→ Problem:
Each record is to be printed again precisely as it reads.

*** Opening of Extracted information ***

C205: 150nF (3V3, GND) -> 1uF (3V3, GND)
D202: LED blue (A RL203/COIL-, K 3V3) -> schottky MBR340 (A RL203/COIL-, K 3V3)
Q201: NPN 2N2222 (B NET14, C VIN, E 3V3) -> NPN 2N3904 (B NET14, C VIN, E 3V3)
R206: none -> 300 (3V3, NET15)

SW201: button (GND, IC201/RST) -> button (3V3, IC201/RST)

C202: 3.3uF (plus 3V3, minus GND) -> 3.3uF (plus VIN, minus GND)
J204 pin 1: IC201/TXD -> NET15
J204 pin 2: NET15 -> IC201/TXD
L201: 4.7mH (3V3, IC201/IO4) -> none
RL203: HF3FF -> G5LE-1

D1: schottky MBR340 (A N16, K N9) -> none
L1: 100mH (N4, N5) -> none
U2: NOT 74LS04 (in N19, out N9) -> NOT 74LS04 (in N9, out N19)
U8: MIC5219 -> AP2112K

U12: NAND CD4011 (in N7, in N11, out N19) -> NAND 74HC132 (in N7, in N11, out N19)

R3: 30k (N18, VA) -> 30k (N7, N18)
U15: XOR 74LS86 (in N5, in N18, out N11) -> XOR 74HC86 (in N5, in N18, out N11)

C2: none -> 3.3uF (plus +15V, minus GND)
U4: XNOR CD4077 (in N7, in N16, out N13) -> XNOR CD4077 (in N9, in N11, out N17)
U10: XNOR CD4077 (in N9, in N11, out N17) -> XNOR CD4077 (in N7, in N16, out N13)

*** Close of Extracted information ***

→ Completed exercise:
C205: 150nF (3V3, GND) -> 1uF (3V3, GND)
D202: LED blue (A RL203/COIL-, K 3V3) -> schottky MBR340 (A RL203/COIL-, K 3V3)
Q201: NPN 2N2222 (B NET14, C VIN, E 3V3) -> NPN 2N3904 (B NET14, C VIN, E 3V3)
R206: none -> 300 (3V3, NET15)

SW201: button (GND, IC201/RST) -> button (3V3, IC201/RST)

C202: 3.3uF (plus 3V3, minus GND) -> 3.3uF (plus VIN, minus GND)
J204 pin 1: IC201/TXD -> NET15
J204 pin 2: NET15 -> IC201/TXD
L201: 4.7mH (3V3, IC201/IO4) -> none
RL203: HF3FF -> G5LE-1

D1: schottky MBR340 (A N16, K N9) -> none
L1: 100mH (N4, N5) -> none
U2: NOT 74LS04 (in N19, out N9) -> NOT 74LS04 (in N9, out N19)
U8: MIC5219 -> AP2112K

U12: NAND CD4011 (in N7, in N11, out N19) -> NAND 74HC132 (in N7, in N11, out N19)

R3: 30k (N18, VA) -> 30k (N7, N18)
U15: XOR 74LS86 (in N5, in N18, out N11) -> XOR 74HC86 (in N5, in N18, out N11)

C2: none -> 3.3uF (plus +15V, minus GND)
U4: XNOR CD4077 (in N7, in N16, out N13) -> XNOR CD4077 (in N9, in N11, out N17)
U10: XNOR CD4077 (in N9, in N11, out N17) -> XNOR CD4077 (in N7, in N16, out N13)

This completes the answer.